**Entries supplied**
________

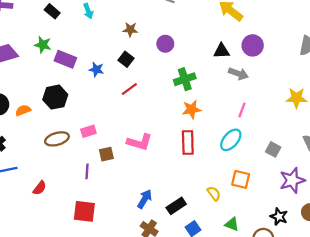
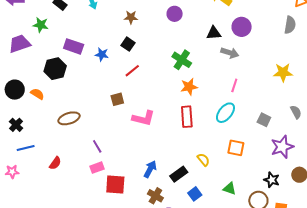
purple circle: (165, 44) -> (175, 14), moved
green star: (43, 45) -> (41, 25), moved
green cross: (185, 79) -> (182, 60), turned -36
black hexagon: (55, 97) -> (55, 69), moved
orange semicircle: (23, 110) -> (37, 94), turned 56
pink rectangle: (88, 131) -> (97, 168), moved
brown square: (106, 154) -> (117, 99), moved
purple line: (87, 171) -> (97, 146), turned -32
yellow semicircle: (214, 193) -> (203, 160), moved
red square: (84, 211) -> (115, 185), moved

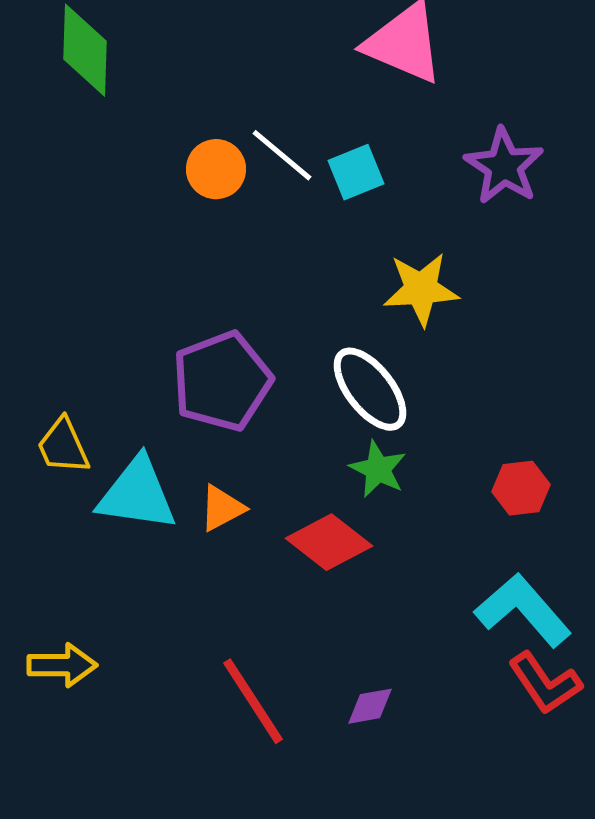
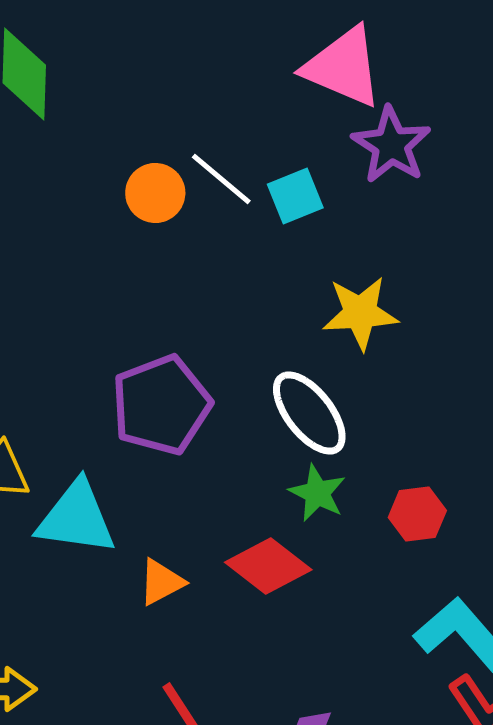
purple star: (504, 166) -> (391, 145), moved
red hexagon: (521, 488) -> (417, 514), moved
orange triangle: (222, 508) -> (161, 582), moved

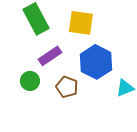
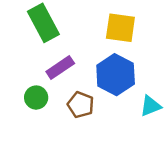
yellow square: (81, 23) -> (120, 28), moved

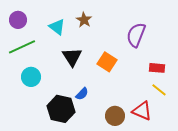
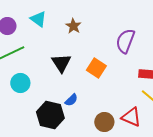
cyan triangle: (57, 27) -> (38, 19), moved

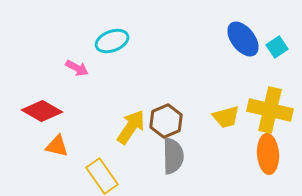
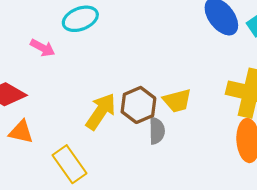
yellow trapezoid: (226, 117) -> (177, 101), moved
gray semicircle: (173, 156) -> (157, 131), moved, size x0.7

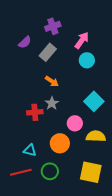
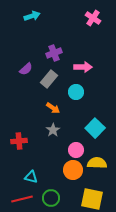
pink arrow: (82, 40) -> (83, 67), turned 54
cyan circle: (87, 60) -> (76, 92), moved
red cross: (35, 112) -> (19, 141), moved
orange circle: (60, 143) -> (73, 170), moved

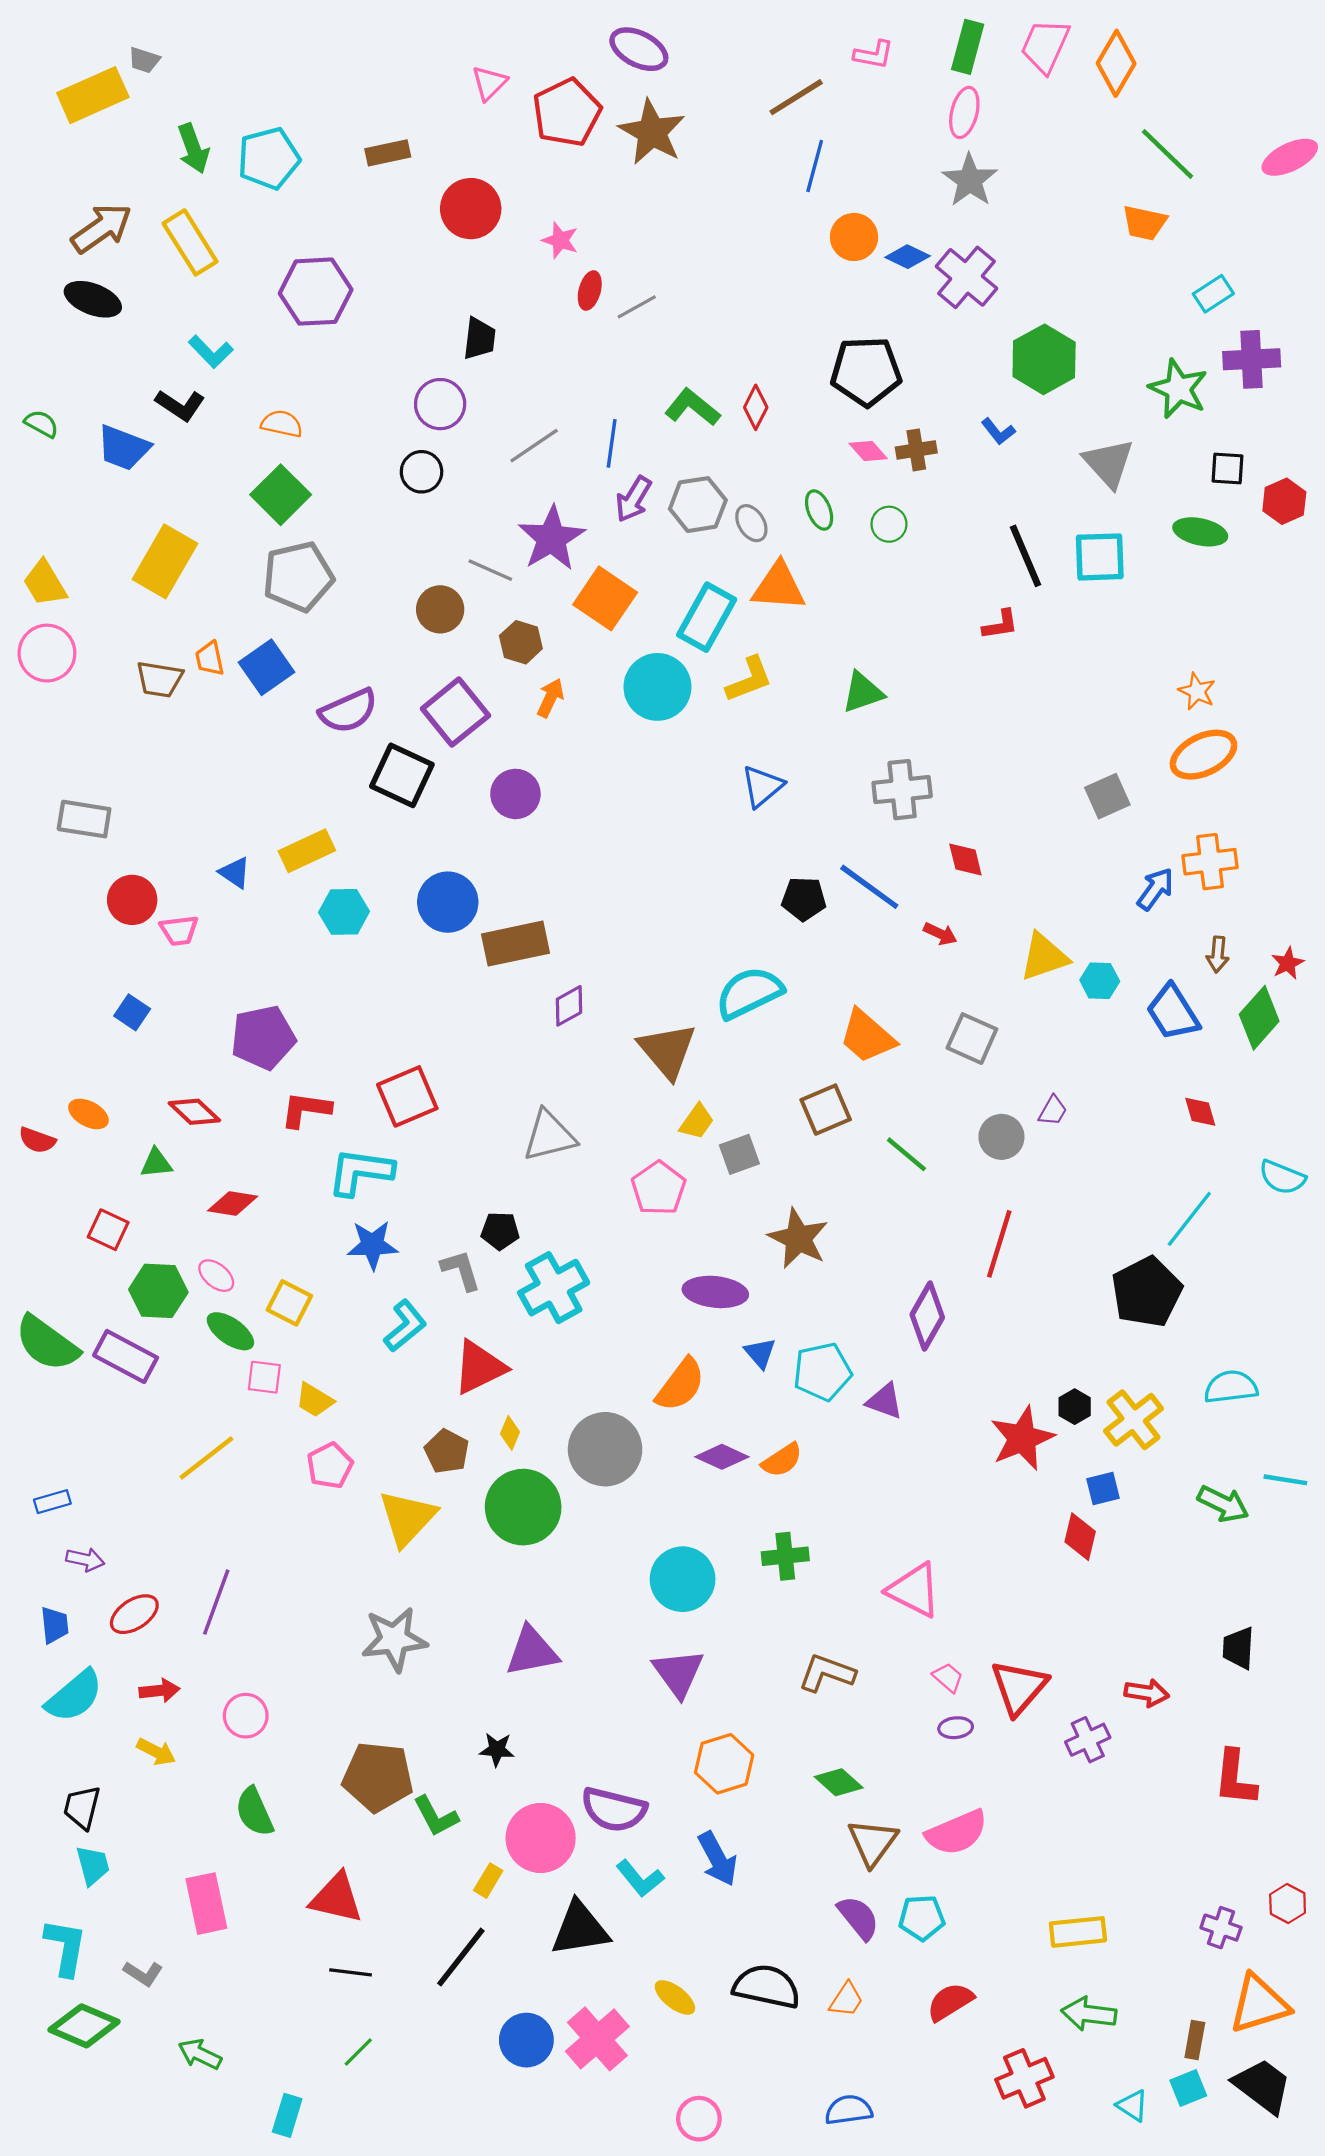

________

**Exercise instructions**
Each record is to be written out exactly. No picture goes in.

**Answer space**
purple circle: (165, 44) -> (175, 14), moved
green star: (43, 45) -> (41, 25), moved
green cross: (185, 79) -> (182, 60), turned -36
black hexagon: (55, 97) -> (55, 69), moved
orange semicircle: (23, 110) -> (37, 94), turned 56
pink rectangle: (88, 131) -> (97, 168), moved
brown square: (106, 154) -> (117, 99), moved
purple line: (87, 171) -> (97, 146), turned -32
yellow semicircle: (214, 193) -> (203, 160), moved
red square: (84, 211) -> (115, 185), moved

purple star: (504, 166) -> (391, 145), moved
red hexagon: (521, 488) -> (417, 514), moved
orange triangle: (222, 508) -> (161, 582), moved

yellow square: (81, 23) -> (120, 28), moved

cyan triangle: (57, 27) -> (38, 19), moved

yellow trapezoid: (226, 117) -> (177, 101), moved
gray semicircle: (173, 156) -> (157, 131), moved, size x0.7

pink arrow: (82, 40) -> (83, 67), turned 54
cyan circle: (87, 60) -> (76, 92), moved
red cross: (35, 112) -> (19, 141), moved
orange circle: (60, 143) -> (73, 170), moved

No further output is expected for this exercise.